■ Record extracts ■
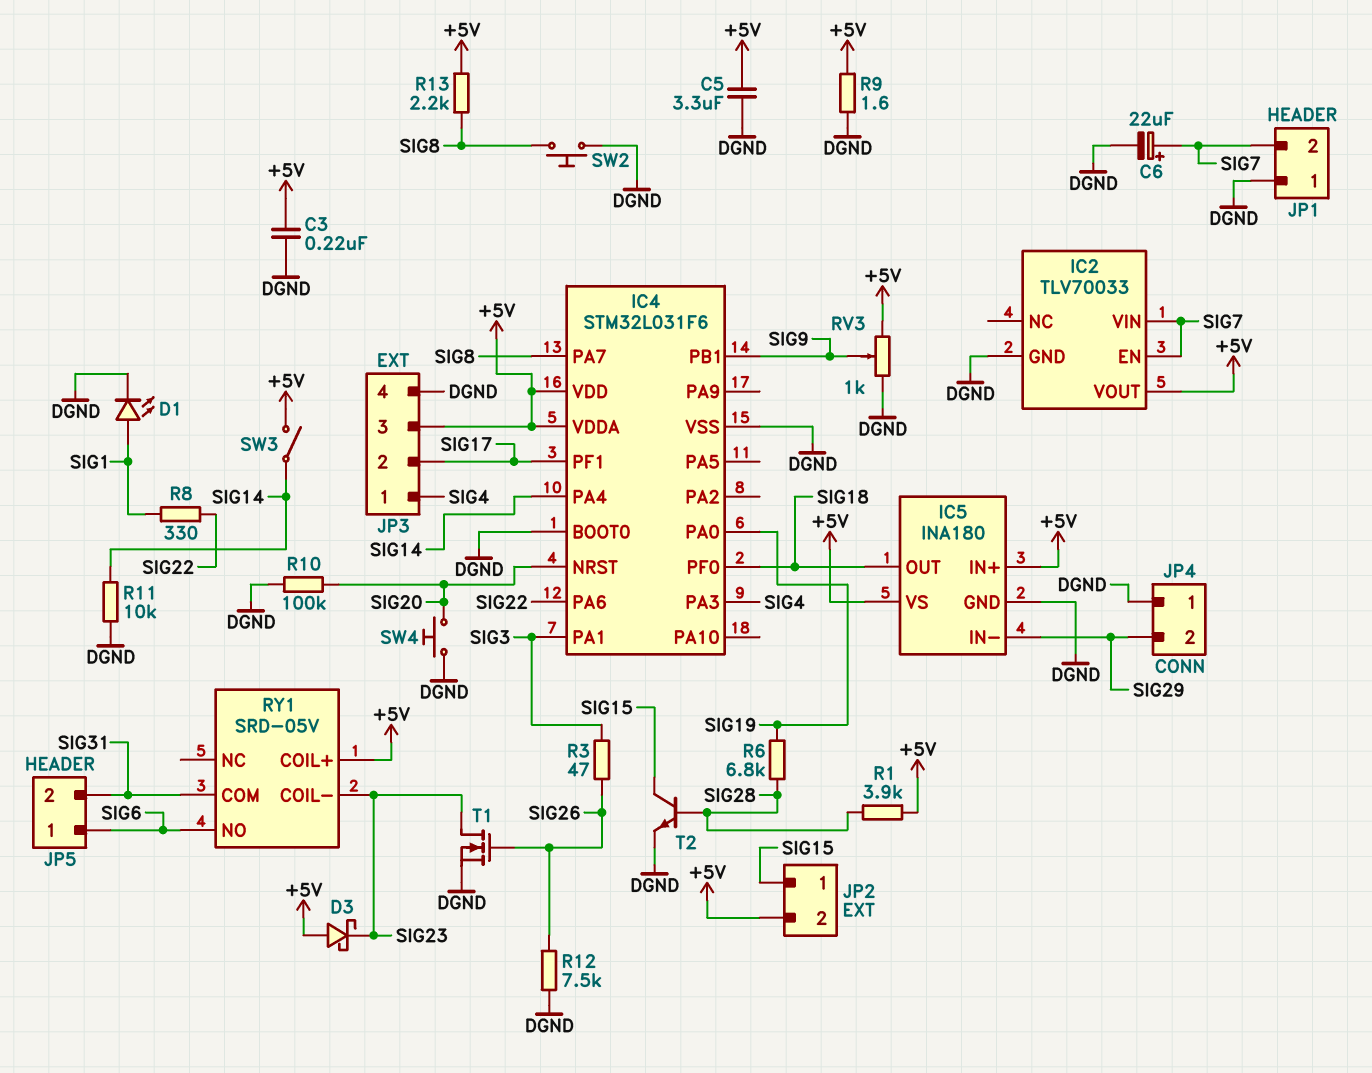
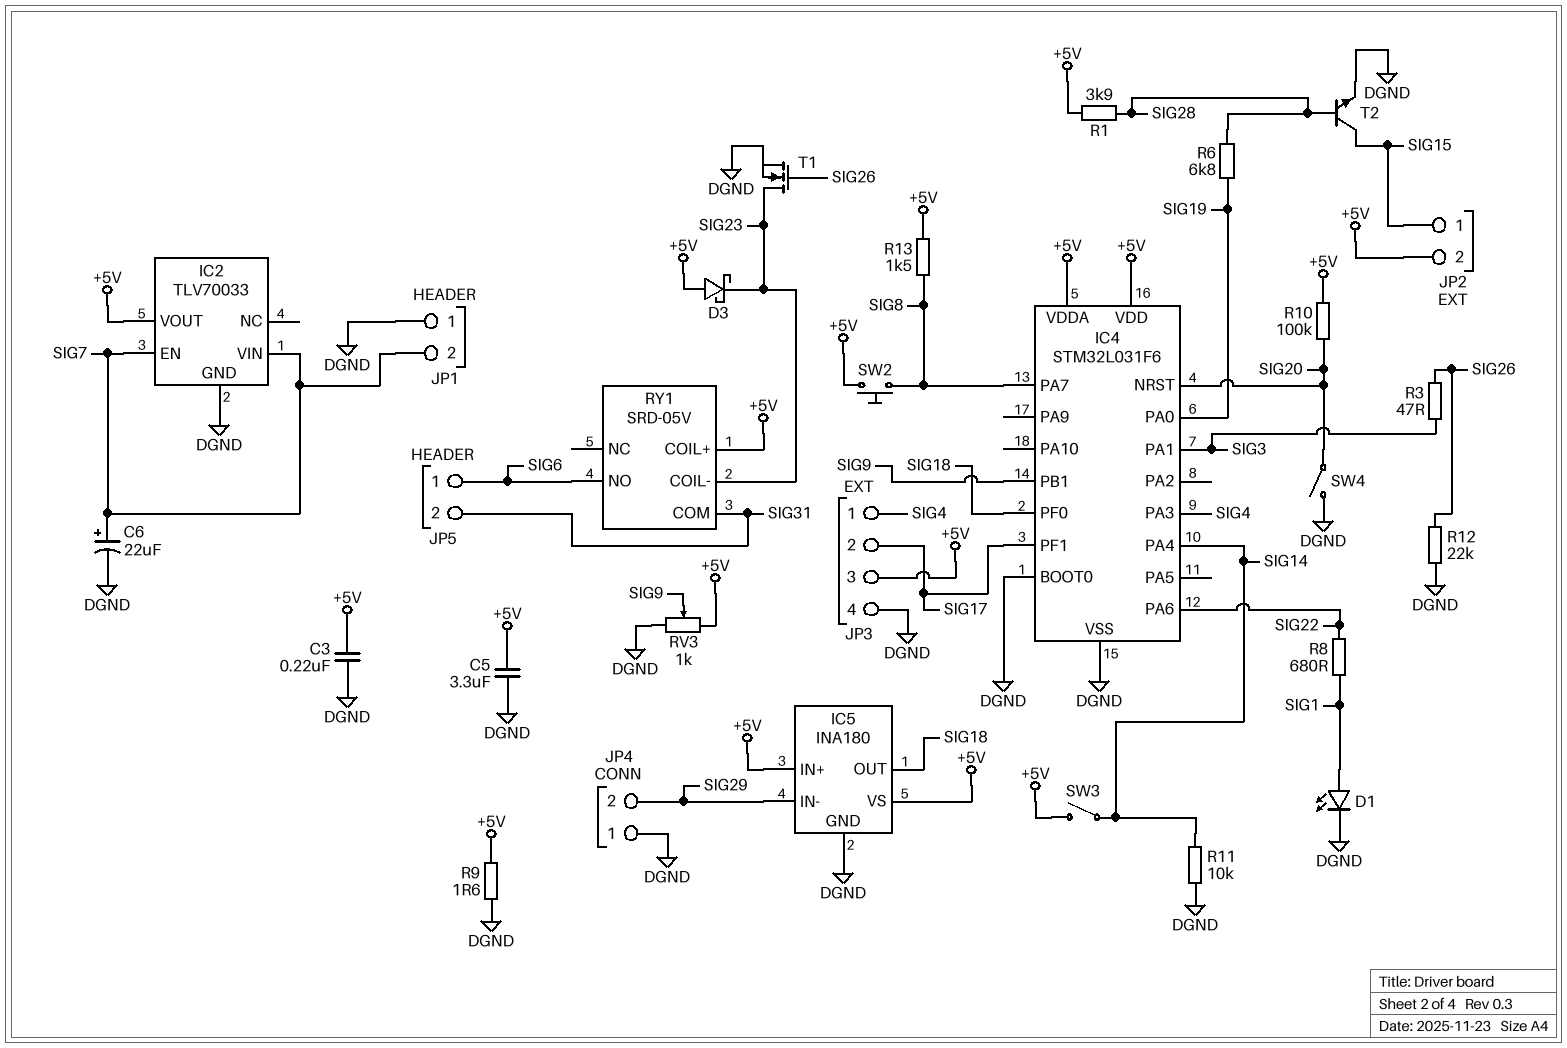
R8: 330 (SIG1, SIG22) -> 680 (SIG1, SIG22)
R10: 100k (DGND, SIG20) -> 100k (+5V, SIG20)
R12: 7.5k (DGND, SIG26) -> 22k (DGND, SIG26)
R13: 2.2k (+5V, SIG8) -> 1.5k (+5V, SIG8)
SW2: button (DGND, SIG8) -> button (+5V, SIG8)
SW4: button (DGND, SIG20) -> switch (DGND, SIG20)

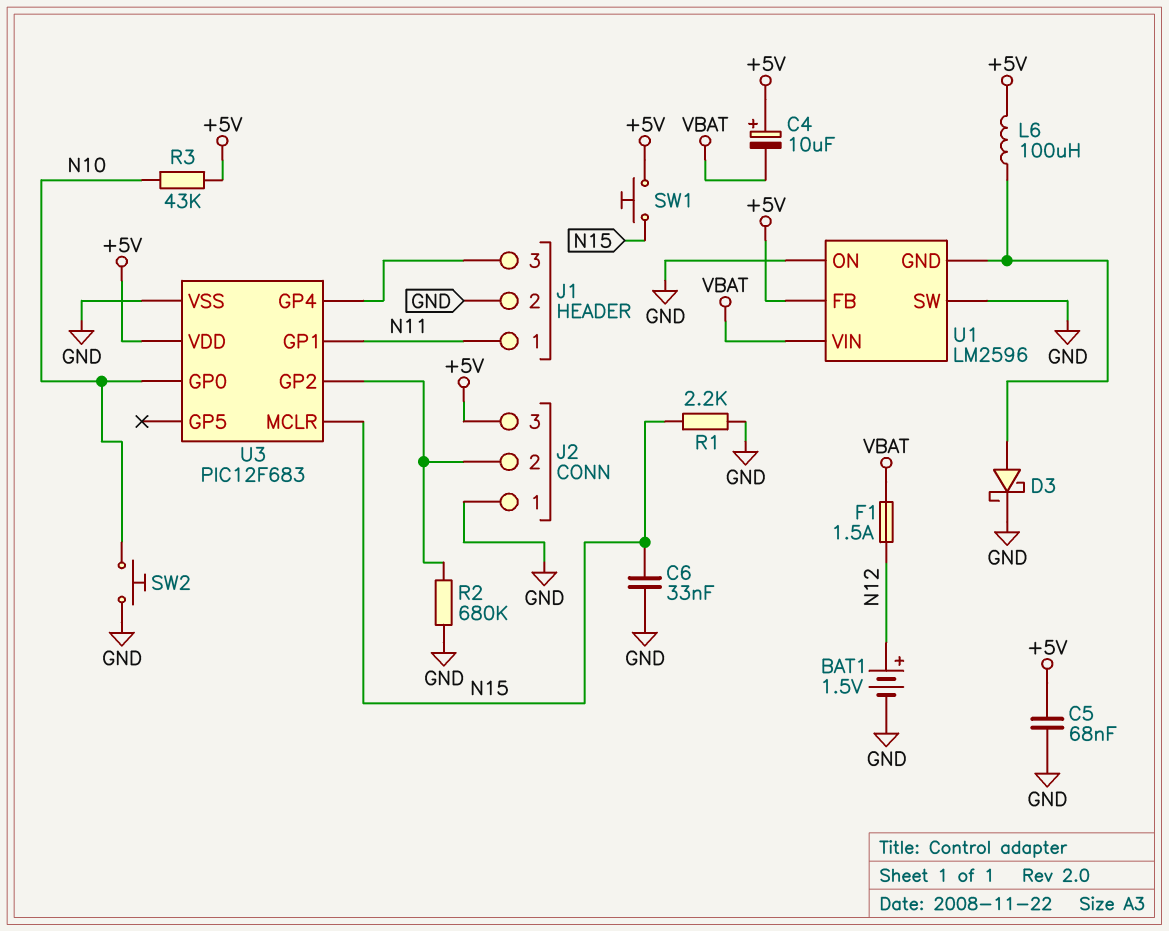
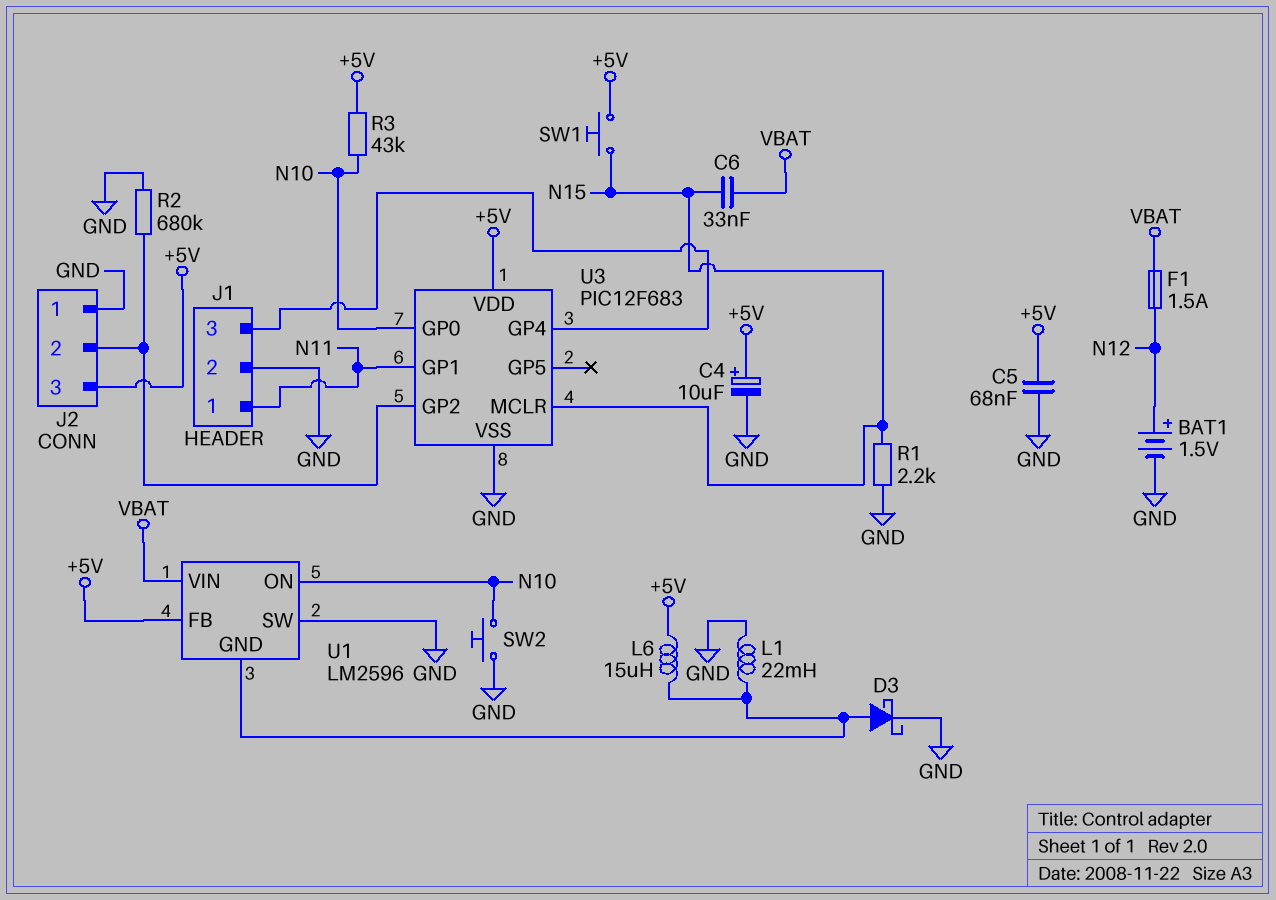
C4: 10uF (plus +5V, minus VBAT) -> 10uF (plus +5V, minus GND)
C6: 33nF (GND, N15) -> 33nF (N15, VBAT)
L1: none -> 22mH (GND, U1/GND)
L6: 100uH (+5V, U1/GND) -> 15uH (+5V, U1/GND)
U1 pin ON: GND -> N10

■ Work to complete ■
Beginning at the line that contains "SW4: button (DGND, SIG20)", transcribe it and every later line through the last line of the data above, exactly, and drop the pictures.

■ Task solution ■
SW4: button (DGND, SIG20) -> switch (DGND, SIG20)

C4: 10uF (plus +5V, minus VBAT) -> 10uF (plus +5V, minus GND)
C6: 33nF (GND, N15) -> 33nF (N15, VBAT)
L1: none -> 22mH (GND, U1/GND)
L6: 100uH (+5V, U1/GND) -> 15uH (+5V, U1/GND)
U1 pin ON: GND -> N10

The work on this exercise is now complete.